TASK GOAL – In the listing below, find the line with "pink rectangle: (67, 35)" and the line with "brown triangle: (187, 215)". Repeat those two lines and all lines between them exactly.

DATASET RECORDS –

____________________

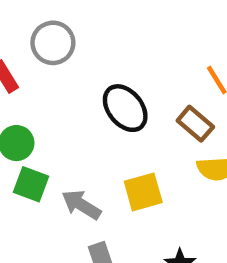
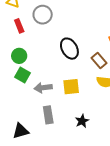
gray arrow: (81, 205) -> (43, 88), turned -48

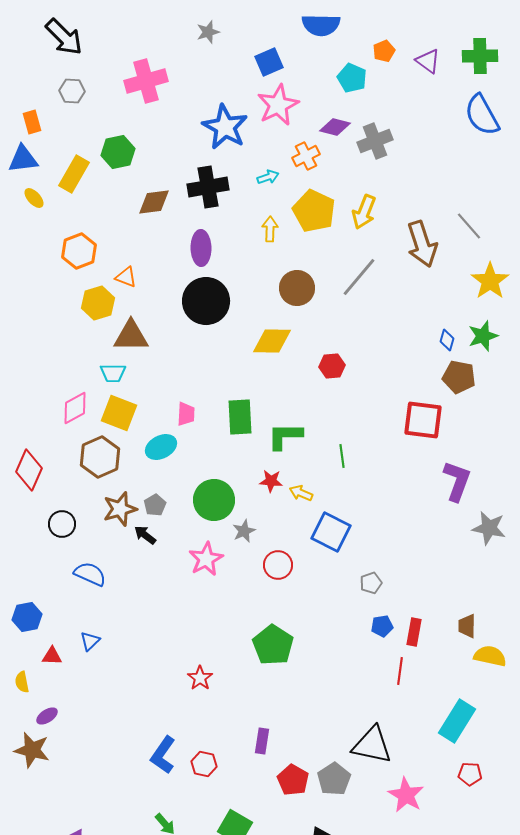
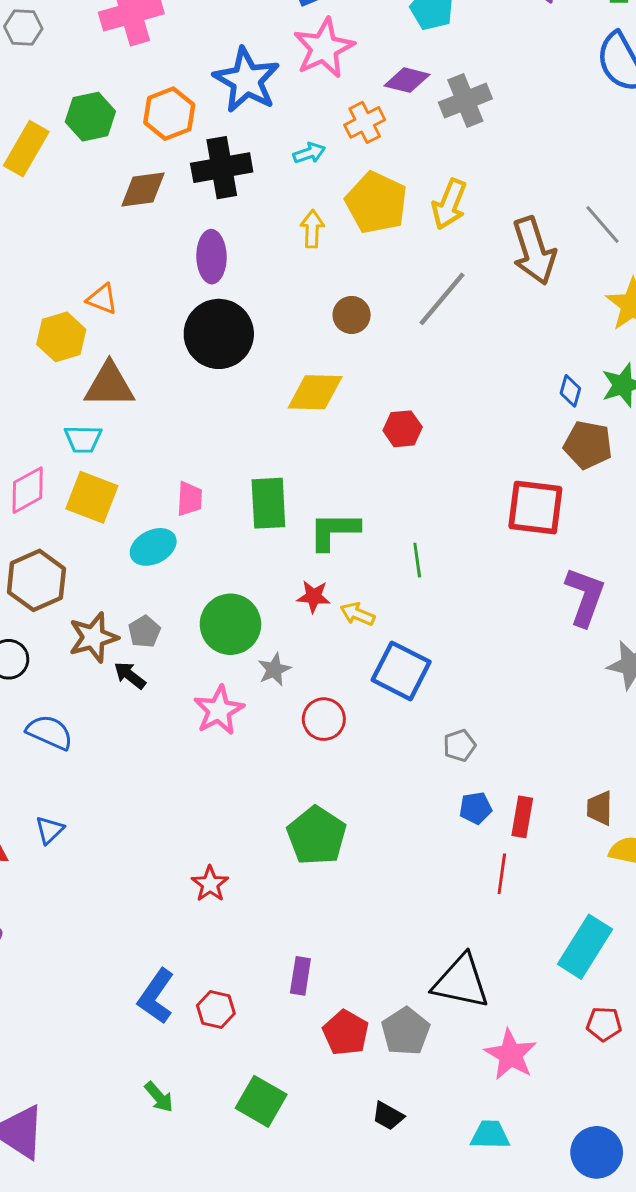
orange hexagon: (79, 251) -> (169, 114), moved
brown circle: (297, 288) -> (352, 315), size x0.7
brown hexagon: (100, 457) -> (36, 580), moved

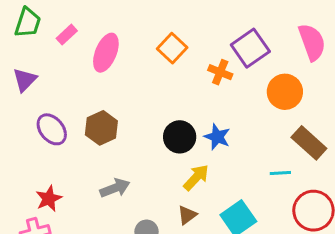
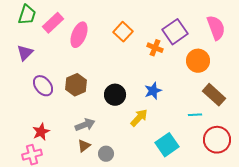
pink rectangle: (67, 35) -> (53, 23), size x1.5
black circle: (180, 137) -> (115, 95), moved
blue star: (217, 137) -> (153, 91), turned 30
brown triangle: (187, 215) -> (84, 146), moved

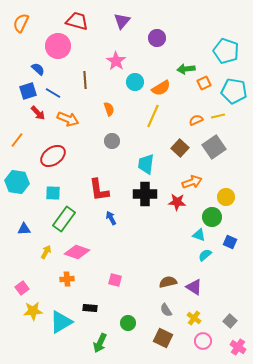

____________________

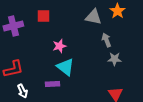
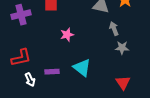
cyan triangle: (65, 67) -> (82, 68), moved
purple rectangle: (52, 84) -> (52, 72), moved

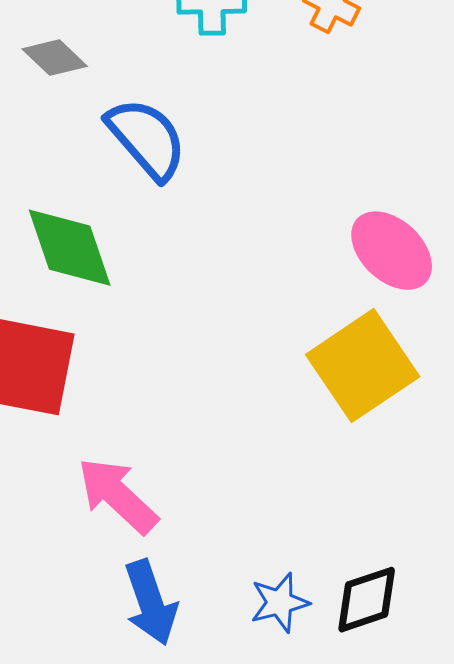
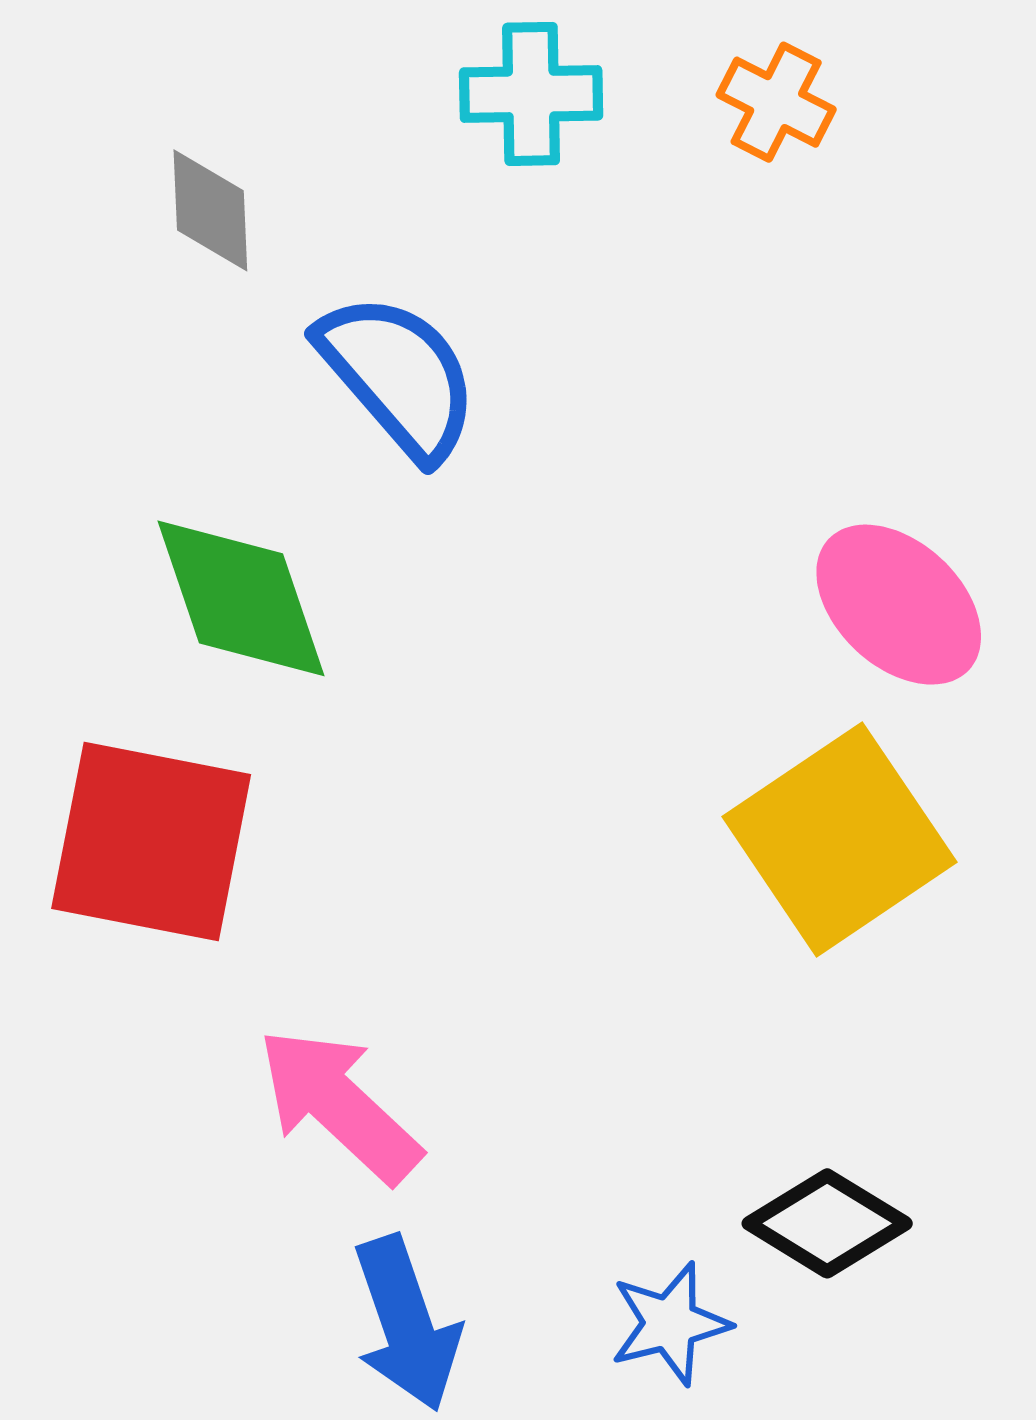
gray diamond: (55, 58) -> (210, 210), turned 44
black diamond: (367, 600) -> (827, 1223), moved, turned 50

____________________

ANSWER BOX –
pink rectangle: (67, 35) -> (53, 23), size x1.5
black circle: (180, 137) -> (115, 95), moved
blue star: (217, 137) -> (153, 91), turned 30
brown triangle: (187, 215) -> (84, 146), moved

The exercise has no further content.